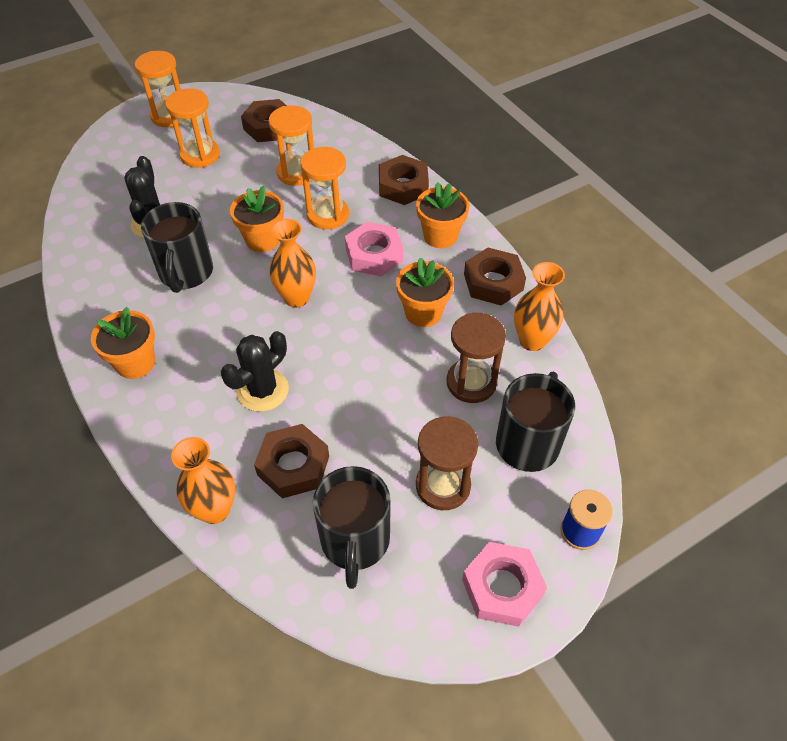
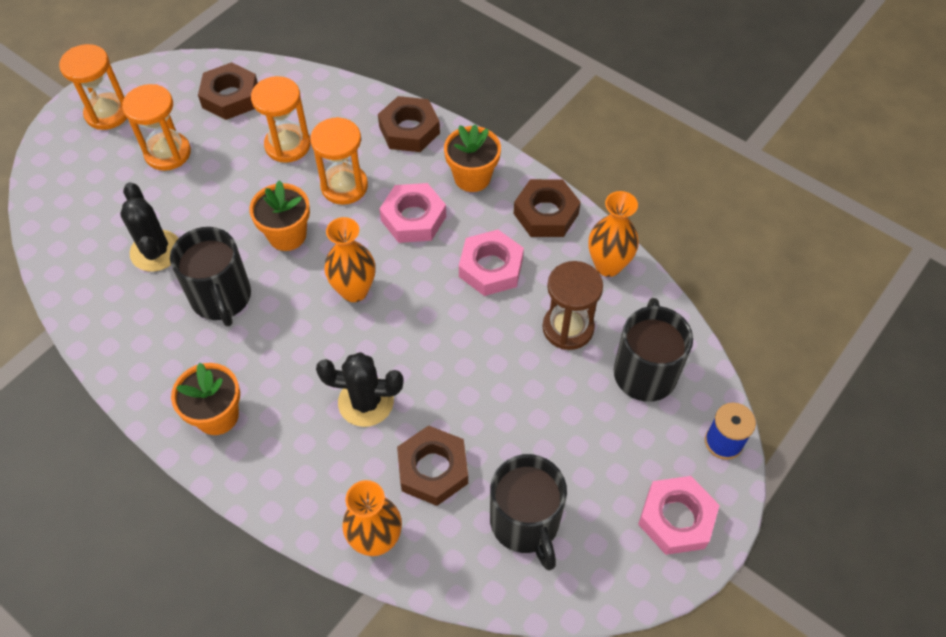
camera: 20 degrees left, 5 degrees up
(262, 390) = (366, 402): black cactus -> black cactus turned 75 degrees clockwise
(423, 313) = (491, 268): orange flower pot -> pink nut
(443, 486) = (584, 441): brown hourglass -> none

________________________

# Task to carry out
Repeat the data above starting at the line with "(423, 313) = (491, 268): orange" and ending at its last line, exactly, with no other lines.

# The answer
(423, 313) = (491, 268): orange flower pot -> pink nut
(443, 486) = (584, 441): brown hourglass -> none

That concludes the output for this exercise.